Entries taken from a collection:
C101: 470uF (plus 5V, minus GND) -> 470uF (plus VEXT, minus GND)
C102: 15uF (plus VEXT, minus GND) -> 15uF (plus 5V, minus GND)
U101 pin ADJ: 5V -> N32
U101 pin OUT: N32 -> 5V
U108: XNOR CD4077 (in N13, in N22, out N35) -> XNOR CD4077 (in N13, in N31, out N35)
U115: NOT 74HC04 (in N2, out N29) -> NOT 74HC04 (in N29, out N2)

What to work on: Your task is to write out, exactly, the line that contains "U101 pin ADJ: 5V -> N32" and each line after it to the end of the data, with no other lines.

Task result:
U101 pin ADJ: 5V -> N32
U101 pin OUT: N32 -> 5V
U108: XNOR CD4077 (in N13, in N22, out N35) -> XNOR CD4077 (in N13, in N31, out N35)
U115: NOT 74HC04 (in N2, out N29) -> NOT 74HC04 (in N29, out N2)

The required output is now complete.